* WHAT IS REQUIRED
Nothing should differ. Repeat every record as written.

* MATERIALS PROVIDED

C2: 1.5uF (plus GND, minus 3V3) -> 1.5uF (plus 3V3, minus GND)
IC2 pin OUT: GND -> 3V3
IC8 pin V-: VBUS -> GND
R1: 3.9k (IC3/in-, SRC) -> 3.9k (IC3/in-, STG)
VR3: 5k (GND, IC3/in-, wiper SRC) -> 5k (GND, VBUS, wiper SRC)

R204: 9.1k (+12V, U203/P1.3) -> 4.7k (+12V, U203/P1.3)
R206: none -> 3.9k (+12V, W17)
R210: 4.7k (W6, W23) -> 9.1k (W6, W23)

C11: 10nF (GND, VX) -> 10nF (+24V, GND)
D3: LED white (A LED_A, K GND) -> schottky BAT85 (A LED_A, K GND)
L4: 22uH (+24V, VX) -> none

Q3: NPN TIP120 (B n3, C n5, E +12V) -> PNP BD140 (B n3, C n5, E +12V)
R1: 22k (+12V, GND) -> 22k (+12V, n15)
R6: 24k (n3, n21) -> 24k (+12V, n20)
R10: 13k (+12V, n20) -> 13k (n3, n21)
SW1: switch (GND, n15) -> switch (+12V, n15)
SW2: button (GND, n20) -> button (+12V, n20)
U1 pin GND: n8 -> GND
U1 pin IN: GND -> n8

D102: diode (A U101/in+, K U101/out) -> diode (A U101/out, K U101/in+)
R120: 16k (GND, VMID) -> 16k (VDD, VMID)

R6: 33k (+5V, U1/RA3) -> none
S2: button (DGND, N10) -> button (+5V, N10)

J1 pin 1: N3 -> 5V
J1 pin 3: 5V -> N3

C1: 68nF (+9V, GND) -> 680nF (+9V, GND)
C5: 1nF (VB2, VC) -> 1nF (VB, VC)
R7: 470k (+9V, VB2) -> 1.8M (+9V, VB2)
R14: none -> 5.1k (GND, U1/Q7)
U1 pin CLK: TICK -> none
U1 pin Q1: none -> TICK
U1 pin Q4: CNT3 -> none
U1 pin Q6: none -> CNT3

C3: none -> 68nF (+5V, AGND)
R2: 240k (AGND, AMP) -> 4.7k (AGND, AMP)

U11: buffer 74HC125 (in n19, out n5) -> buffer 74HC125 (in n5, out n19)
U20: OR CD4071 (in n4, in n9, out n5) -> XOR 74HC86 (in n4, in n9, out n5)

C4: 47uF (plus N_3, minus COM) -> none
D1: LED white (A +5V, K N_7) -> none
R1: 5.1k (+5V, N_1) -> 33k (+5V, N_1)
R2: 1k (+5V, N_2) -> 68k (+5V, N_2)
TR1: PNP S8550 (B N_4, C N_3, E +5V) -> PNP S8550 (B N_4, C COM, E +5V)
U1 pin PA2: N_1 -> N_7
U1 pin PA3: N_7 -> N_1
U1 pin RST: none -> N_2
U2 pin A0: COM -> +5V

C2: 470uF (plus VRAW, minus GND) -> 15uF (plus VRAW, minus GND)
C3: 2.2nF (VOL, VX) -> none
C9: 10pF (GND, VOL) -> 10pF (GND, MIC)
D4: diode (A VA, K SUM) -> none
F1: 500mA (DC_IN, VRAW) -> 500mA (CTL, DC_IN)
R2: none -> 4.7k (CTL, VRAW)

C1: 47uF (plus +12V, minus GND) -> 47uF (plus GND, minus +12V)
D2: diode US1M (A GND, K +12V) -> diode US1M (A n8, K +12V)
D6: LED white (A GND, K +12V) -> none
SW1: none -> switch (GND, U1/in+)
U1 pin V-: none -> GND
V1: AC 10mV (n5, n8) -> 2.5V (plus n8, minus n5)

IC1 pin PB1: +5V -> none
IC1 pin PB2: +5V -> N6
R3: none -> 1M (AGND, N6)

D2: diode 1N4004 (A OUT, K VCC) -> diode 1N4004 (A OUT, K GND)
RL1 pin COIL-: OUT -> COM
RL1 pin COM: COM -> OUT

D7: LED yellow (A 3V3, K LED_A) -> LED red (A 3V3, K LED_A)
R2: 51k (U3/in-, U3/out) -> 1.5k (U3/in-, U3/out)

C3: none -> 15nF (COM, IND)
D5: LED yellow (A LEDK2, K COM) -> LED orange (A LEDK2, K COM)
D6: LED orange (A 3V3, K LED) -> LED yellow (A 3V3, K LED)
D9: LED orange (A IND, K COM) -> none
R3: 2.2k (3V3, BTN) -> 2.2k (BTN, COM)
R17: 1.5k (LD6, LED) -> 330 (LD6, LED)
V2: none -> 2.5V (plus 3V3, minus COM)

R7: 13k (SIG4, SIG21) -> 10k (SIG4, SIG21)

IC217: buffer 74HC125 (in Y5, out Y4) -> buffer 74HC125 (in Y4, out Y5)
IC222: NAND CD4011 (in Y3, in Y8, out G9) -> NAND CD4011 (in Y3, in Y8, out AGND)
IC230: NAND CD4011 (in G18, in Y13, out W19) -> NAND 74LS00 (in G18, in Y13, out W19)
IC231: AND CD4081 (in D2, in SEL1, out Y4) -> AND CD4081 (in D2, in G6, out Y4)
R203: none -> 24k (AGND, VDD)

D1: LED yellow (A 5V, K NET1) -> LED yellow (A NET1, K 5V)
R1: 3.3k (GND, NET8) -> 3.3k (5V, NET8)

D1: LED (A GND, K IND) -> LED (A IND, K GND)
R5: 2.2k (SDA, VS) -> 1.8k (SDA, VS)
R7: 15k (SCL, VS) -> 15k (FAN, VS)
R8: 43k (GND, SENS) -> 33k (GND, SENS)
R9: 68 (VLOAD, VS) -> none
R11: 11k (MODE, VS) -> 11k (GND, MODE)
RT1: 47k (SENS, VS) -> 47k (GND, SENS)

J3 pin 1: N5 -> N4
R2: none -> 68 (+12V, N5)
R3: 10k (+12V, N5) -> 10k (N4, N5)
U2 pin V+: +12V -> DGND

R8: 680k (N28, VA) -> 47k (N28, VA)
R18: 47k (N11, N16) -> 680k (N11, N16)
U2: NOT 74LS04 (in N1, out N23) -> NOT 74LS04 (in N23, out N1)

* RESPONSE BOX
C2: 1.5uF (plus GND, minus 3V3) -> 1.5uF (plus 3V3, minus GND)
IC2 pin OUT: GND -> 3V3
IC8 pin V-: VBUS -> GND
R1: 3.9k (IC3/in-, SRC) -> 3.9k (IC3/in-, STG)
VR3: 5k (GND, IC3/in-, wiper SRC) -> 5k (GND, VBUS, wiper SRC)

R204: 9.1k (+12V, U203/P1.3) -> 4.7k (+12V, U203/P1.3)
R206: none -> 3.9k (+12V, W17)
R210: 4.7k (W6, W23) -> 9.1k (W6, W23)

C11: 10nF (GND, VX) -> 10nF (+24V, GND)
D3: LED white (A LED_A, K GND) -> schottky BAT85 (A LED_A, K GND)
L4: 22uH (+24V, VX) -> none

Q3: NPN TIP120 (B n3, C n5, E +12V) -> PNP BD140 (B n3, C n5, E +12V)
R1: 22k (+12V, GND) -> 22k (+12V, n15)
R6: 24k (n3, n21) -> 24k (+12V, n20)
R10: 13k (+12V, n20) -> 13k (n3, n21)
SW1: switch (GND, n15) -> switch (+12V, n15)
SW2: button (GND, n20) -> button (+12V, n20)
U1 pin GND: n8 -> GND
U1 pin IN: GND -> n8

D102: diode (A U101/in+, K U101/out) -> diode (A U101/out, K U101/in+)
R120: 16k (GND, VMID) -> 16k (VDD, VMID)

R6: 33k (+5V, U1/RA3) -> none
S2: button (DGND, N10) -> button (+5V, N10)

J1 pin 1: N3 -> 5V
J1 pin 3: 5V -> N3

C1: 68nF (+9V, GND) -> 680nF (+9V, GND)
C5: 1nF (VB2, VC) -> 1nF (VB, VC)
R7: 470k (+9V, VB2) -> 1.8M (+9V, VB2)
R14: none -> 5.1k (GND, U1/Q7)
U1 pin CLK: TICK -> none
U1 pin Q1: none -> TICK
U1 pin Q4: CNT3 -> none
U1 pin Q6: none -> CNT3

C3: none -> 68nF (+5V, AGND)
R2: 240k (AGND, AMP) -> 4.7k (AGND, AMP)

U11: buffer 74HC125 (in n19, out n5) -> buffer 74HC125 (in n5, out n19)
U20: OR CD4071 (in n4, in n9, out n5) -> XOR 74HC86 (in n4, in n9, out n5)

C4: 47uF (plus N_3, minus COM) -> none
D1: LED white (A +5V, K N_7) -> none
R1: 5.1k (+5V, N_1) -> 33k (+5V, N_1)
R2: 1k (+5V, N_2) -> 68k (+5V, N_2)
TR1: PNP S8550 (B N_4, C N_3, E +5V) -> PNP S8550 (B N_4, C COM, E +5V)
U1 pin PA2: N_1 -> N_7
U1 pin PA3: N_7 -> N_1
U1 pin RST: none -> N_2
U2 pin A0: COM -> +5V

C2: 470uF (plus VRAW, minus GND) -> 15uF (plus VRAW, minus GND)
C3: 2.2nF (VOL, VX) -> none
C9: 10pF (GND, VOL) -> 10pF (GND, MIC)
D4: diode (A VA, K SUM) -> none
F1: 500mA (DC_IN, VRAW) -> 500mA (CTL, DC_IN)
R2: none -> 4.7k (CTL, VRAW)

C1: 47uF (plus +12V, minus GND) -> 47uF (plus GND, minus +12V)
D2: diode US1M (A GND, K +12V) -> diode US1M (A n8, K +12V)
D6: LED white (A GND, K +12V) -> none
SW1: none -> switch (GND, U1/in+)
U1 pin V-: none -> GND
V1: AC 10mV (n5, n8) -> 2.5V (plus n8, minus n5)

IC1 pin PB1: +5V -> none
IC1 pin PB2: +5V -> N6
R3: none -> 1M (AGND, N6)

D2: diode 1N4004 (A OUT, K VCC) -> diode 1N4004 (A OUT, K GND)
RL1 pin COIL-: OUT -> COM
RL1 pin COM: COM -> OUT

D7: LED yellow (A 3V3, K LED_A) -> LED red (A 3V3, K LED_A)
R2: 51k (U3/in-, U3/out) -> 1.5k (U3/in-, U3/out)

C3: none -> 15nF (COM, IND)
D5: LED yellow (A LEDK2, K COM) -> LED orange (A LEDK2, K COM)
D6: LED orange (A 3V3, K LED) -> LED yellow (A 3V3, K LED)
D9: LED orange (A IND, K COM) -> none
R3: 2.2k (3V3, BTN) -> 2.2k (BTN, COM)
R17: 1.5k (LD6, LED) -> 330 (LD6, LED)
V2: none -> 2.5V (plus 3V3, minus COM)

R7: 13k (SIG4, SIG21) -> 10k (SIG4, SIG21)

IC217: buffer 74HC125 (in Y5, out Y4) -> buffer 74HC125 (in Y4, out Y5)
IC222: NAND CD4011 (in Y3, in Y8, out G9) -> NAND CD4011 (in Y3, in Y8, out AGND)
IC230: NAND CD4011 (in G18, in Y13, out W19) -> NAND 74LS00 (in G18, in Y13, out W19)
IC231: AND CD4081 (in D2, in SEL1, out Y4) -> AND CD4081 (in D2, in G6, out Y4)
R203: none -> 24k (AGND, VDD)

D1: LED yellow (A 5V, K NET1) -> LED yellow (A NET1, K 5V)
R1: 3.3k (GND, NET8) -> 3.3k (5V, NET8)

D1: LED (A GND, K IND) -> LED (A IND, K GND)
R5: 2.2k (SDA, VS) -> 1.8k (SDA, VS)
R7: 15k (SCL, VS) -> 15k (FAN, VS)
R8: 43k (GND, SENS) -> 33k (GND, SENS)
R9: 68 (VLOAD, VS) -> none
R11: 11k (MODE, VS) -> 11k (GND, MODE)
RT1: 47k (SENS, VS) -> 47k (GND, SENS)

J3 pin 1: N5 -> N4
R2: none -> 68 (+12V, N5)
R3: 10k (+12V, N5) -> 10k (N4, N5)
U2 pin V+: +12V -> DGND

R8: 680k (N28, VA) -> 47k (N28, VA)
R18: 47k (N11, N16) -> 680k (N11, N16)
U2: NOT 74LS04 (in N1, out N23) -> NOT 74LS04 (in N23, out N1)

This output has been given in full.